■ EXERCISE OBJECTIVE:
Without any pictures, retype exactly the lines that begin at the one holding "blue ring [497,221,559,267]" and end at the last line of the data below.

Start of MATERIAL SUPPLIED

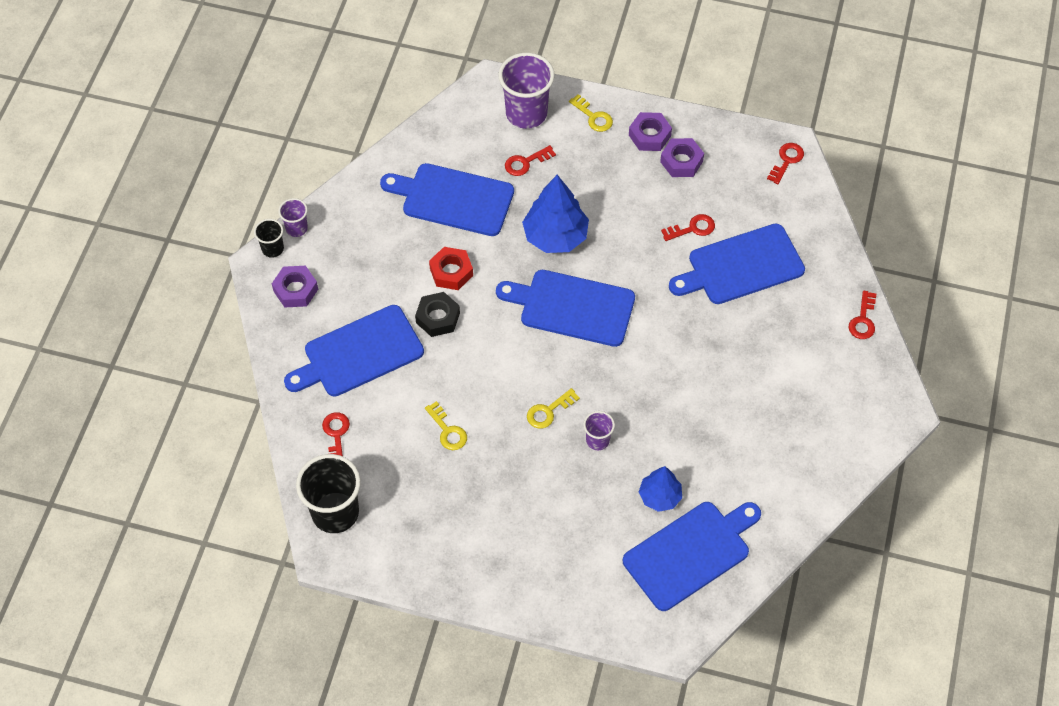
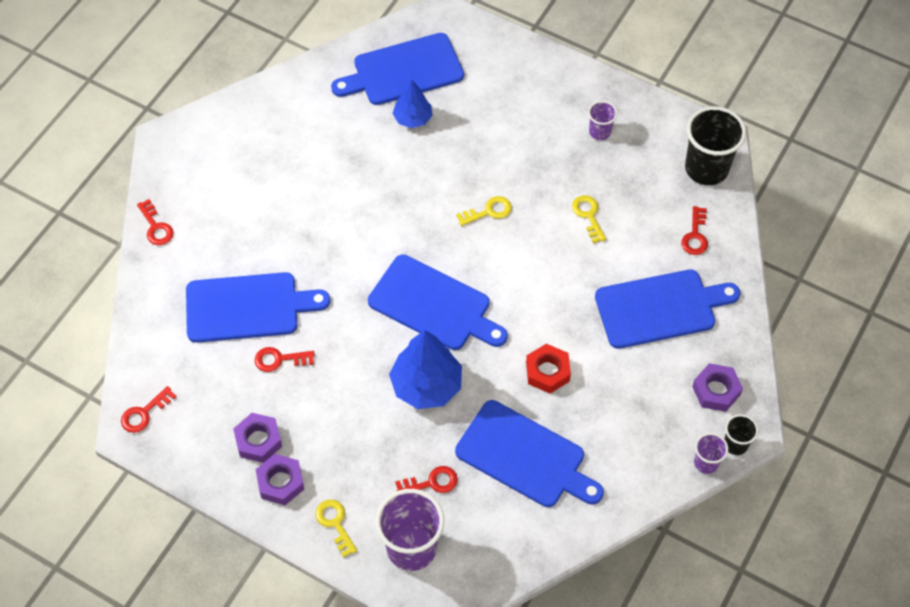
camera: 165 degrees left, 0 degrees up
black nut [415,292,460,337] -> none
purple cup [583,411,615,450] -> purple cup moved to [588,101,617,140]
red key [849,291,876,339] -> red key turned 120 degrees clockwise [137,199,174,245]

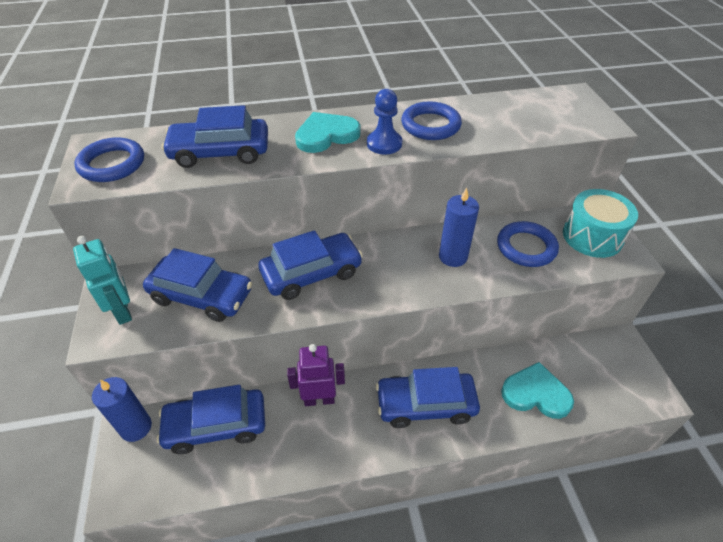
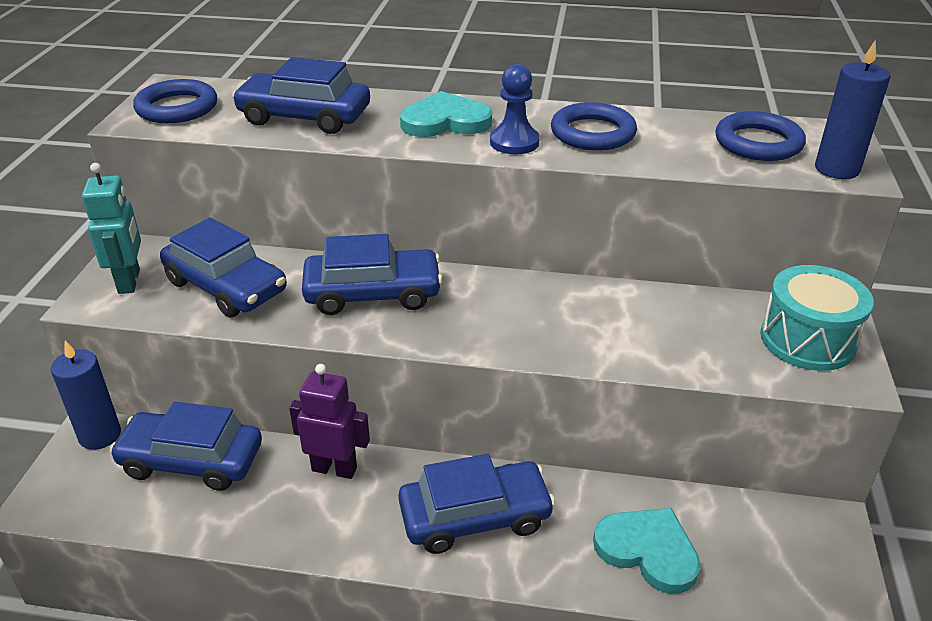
camera: 20 degrees right, 10 degrees down
blue car [376,367,480,428] -> blue car turned 150 degrees clockwise [398,454,555,554]
blue candle [439,188,479,267] -> blue candle moved to [815,40,890,179]
blue ring [497,221,559,267] -> blue ring moved to [715,111,806,161]

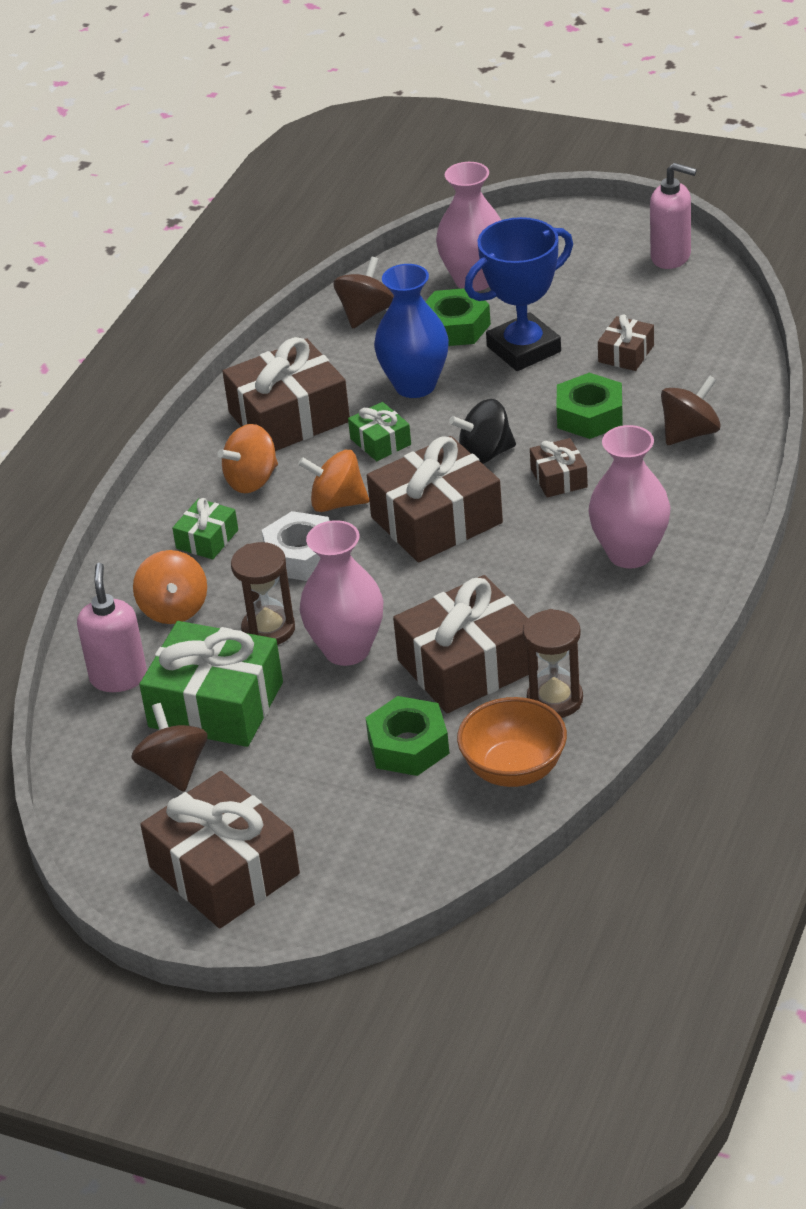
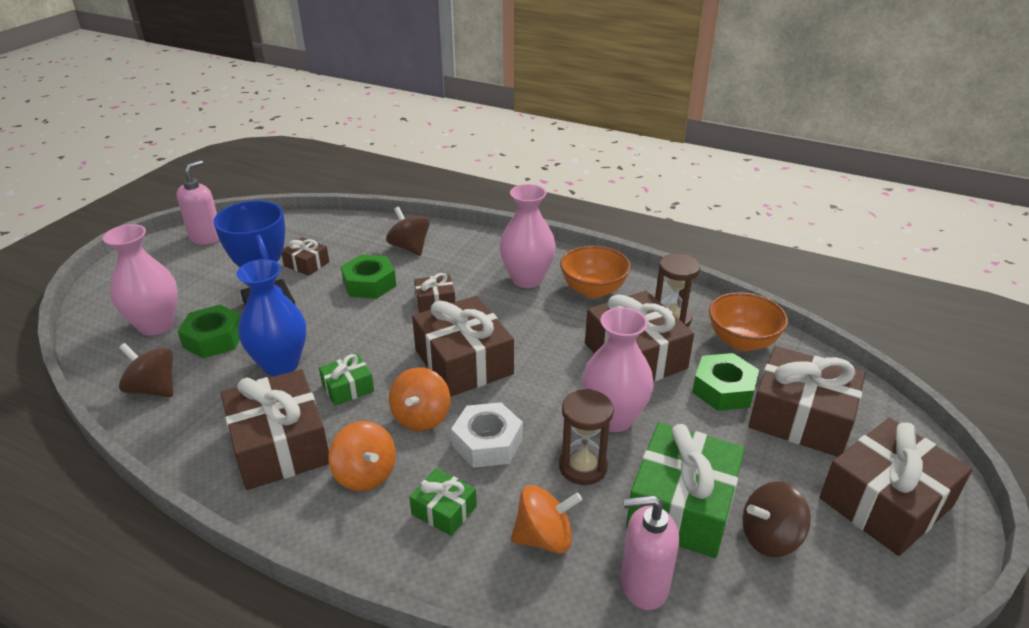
camera: 90 degrees left, 5 degrees down
black spinning top [449,399,516,464] -> none
none -> orange bowl [560,246,631,298]
none -> brown gift [748,346,866,457]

End of MATERIAL SUPPLIED

■ RESULT:
blue ring [497,221,559,267] -> blue ring moved to [715,111,806,161]

camera: 90 degrees left, 5 degrees down
black spinning top [449,399,516,464] -> none
none -> orange bowl [560,246,631,298]
none -> brown gift [748,346,866,457]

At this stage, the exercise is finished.